***** Task inputs *****

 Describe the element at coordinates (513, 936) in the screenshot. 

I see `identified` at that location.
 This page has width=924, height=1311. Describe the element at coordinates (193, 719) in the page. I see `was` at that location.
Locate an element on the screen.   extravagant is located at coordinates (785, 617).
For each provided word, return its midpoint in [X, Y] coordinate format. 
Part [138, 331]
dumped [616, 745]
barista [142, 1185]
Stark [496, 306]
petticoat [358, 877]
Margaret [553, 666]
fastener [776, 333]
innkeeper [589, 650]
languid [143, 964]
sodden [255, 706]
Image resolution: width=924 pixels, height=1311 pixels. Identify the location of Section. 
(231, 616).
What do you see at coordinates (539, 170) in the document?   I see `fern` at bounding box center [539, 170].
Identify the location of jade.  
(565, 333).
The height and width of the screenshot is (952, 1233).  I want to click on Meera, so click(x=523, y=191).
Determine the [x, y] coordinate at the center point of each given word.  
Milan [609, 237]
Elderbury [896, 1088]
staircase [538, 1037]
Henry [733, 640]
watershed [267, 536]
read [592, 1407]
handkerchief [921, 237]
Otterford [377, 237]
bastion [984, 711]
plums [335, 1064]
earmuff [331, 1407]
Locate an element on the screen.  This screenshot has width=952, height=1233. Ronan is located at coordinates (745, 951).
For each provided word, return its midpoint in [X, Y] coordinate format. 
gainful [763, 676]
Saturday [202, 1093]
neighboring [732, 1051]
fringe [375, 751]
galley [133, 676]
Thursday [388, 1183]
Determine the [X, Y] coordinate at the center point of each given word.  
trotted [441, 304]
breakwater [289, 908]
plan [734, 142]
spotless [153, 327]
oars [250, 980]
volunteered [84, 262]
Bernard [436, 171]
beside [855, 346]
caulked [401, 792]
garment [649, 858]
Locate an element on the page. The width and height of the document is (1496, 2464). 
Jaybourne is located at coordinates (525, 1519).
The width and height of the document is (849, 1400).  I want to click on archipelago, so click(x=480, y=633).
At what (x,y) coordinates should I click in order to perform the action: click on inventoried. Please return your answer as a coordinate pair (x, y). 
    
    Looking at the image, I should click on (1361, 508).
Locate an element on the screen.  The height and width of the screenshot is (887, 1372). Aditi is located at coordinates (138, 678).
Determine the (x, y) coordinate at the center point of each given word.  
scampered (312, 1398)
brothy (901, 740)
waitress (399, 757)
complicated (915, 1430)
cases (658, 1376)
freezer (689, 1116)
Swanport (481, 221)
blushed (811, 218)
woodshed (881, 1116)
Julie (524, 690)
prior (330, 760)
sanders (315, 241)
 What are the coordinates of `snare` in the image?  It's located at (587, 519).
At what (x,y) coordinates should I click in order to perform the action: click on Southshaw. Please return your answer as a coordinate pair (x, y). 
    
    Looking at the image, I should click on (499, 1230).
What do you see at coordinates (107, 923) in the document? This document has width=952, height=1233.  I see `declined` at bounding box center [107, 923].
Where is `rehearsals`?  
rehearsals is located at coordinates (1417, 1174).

*****

Given instruction: Output every line of the records above verbatim, with no changes.

The completed task:
 Describe the element at coordinates (513, 936) in the screenshot. 

I see `identified` at that location.
 This page has width=924, height=1311. Describe the element at coordinates (193, 719) in the page. I see `was` at that location.
Locate an element on the screen.   extravagant is located at coordinates (785, 617).
For each provided word, return its midpoint in [X, Y] coordinate format. 
Part [138, 331]
dumped [616, 745]
barista [142, 1185]
Stark [496, 306]
petticoat [358, 877]
Margaret [553, 666]
fastener [776, 333]
innkeeper [589, 650]
languid [143, 964]
sodden [255, 706]
Image resolution: width=924 pixels, height=1311 pixels. Identify the location of Section. 
(231, 616).
What do you see at coordinates (539, 170) in the document?   I see `fern` at bounding box center [539, 170].
Identify the location of jade.  
(565, 333).
The height and width of the screenshot is (952, 1233).  I want to click on Meera, so click(x=523, y=191).
Determine the [x, y] coordinate at the center point of each given word.  
Milan [609, 237]
Elderbury [896, 1088]
staircase [538, 1037]
Henry [733, 640]
watershed [267, 536]
read [592, 1407]
handkerchief [921, 237]
Otterford [377, 237]
bastion [984, 711]
plums [335, 1064]
earmuff [331, 1407]
Locate an element on the screen.  This screenshot has width=952, height=1233. Ronan is located at coordinates (745, 951).
For each provided word, return its midpoint in [X, Y] coordinate format. 
gainful [763, 676]
Saturday [202, 1093]
neighboring [732, 1051]
fringe [375, 751]
galley [133, 676]
Thursday [388, 1183]
Determine the [X, Y] coordinate at the center point of each given word.  
trotted [441, 304]
breakwater [289, 908]
plan [734, 142]
spotless [153, 327]
oars [250, 980]
volunteered [84, 262]
Bernard [436, 171]
beside [855, 346]
caulked [401, 792]
garment [649, 858]
Locate an element on the page. The width and height of the document is (1496, 2464). 
Jaybourne is located at coordinates (525, 1519).
The width and height of the document is (849, 1400).  I want to click on archipelago, so click(x=480, y=633).
At what (x,y) coordinates should I click in order to perform the action: click on inventoried. Please return your answer as a coordinate pair (x, y). 
    
    Looking at the image, I should click on (1361, 508).
Locate an element on the screen.  The height and width of the screenshot is (887, 1372). Aditi is located at coordinates (138, 678).
Determine the (x, y) coordinate at the center point of each given word.  
scampered (312, 1398)
brothy (901, 740)
waitress (399, 757)
complicated (915, 1430)
cases (658, 1376)
freezer (689, 1116)
Swanport (481, 221)
blushed (811, 218)
woodshed (881, 1116)
Julie (524, 690)
prior (330, 760)
sanders (315, 241)
 What are the coordinates of `snare` in the image?  It's located at (587, 519).
At what (x,y) coordinates should I click in order to perform the action: click on Southshaw. Please return your answer as a coordinate pair (x, y). 
    
    Looking at the image, I should click on (499, 1230).
What do you see at coordinates (107, 923) in the document? This document has width=952, height=1233.  I see `declined` at bounding box center [107, 923].
Where is `rehearsals`?  
rehearsals is located at coordinates (1417, 1174).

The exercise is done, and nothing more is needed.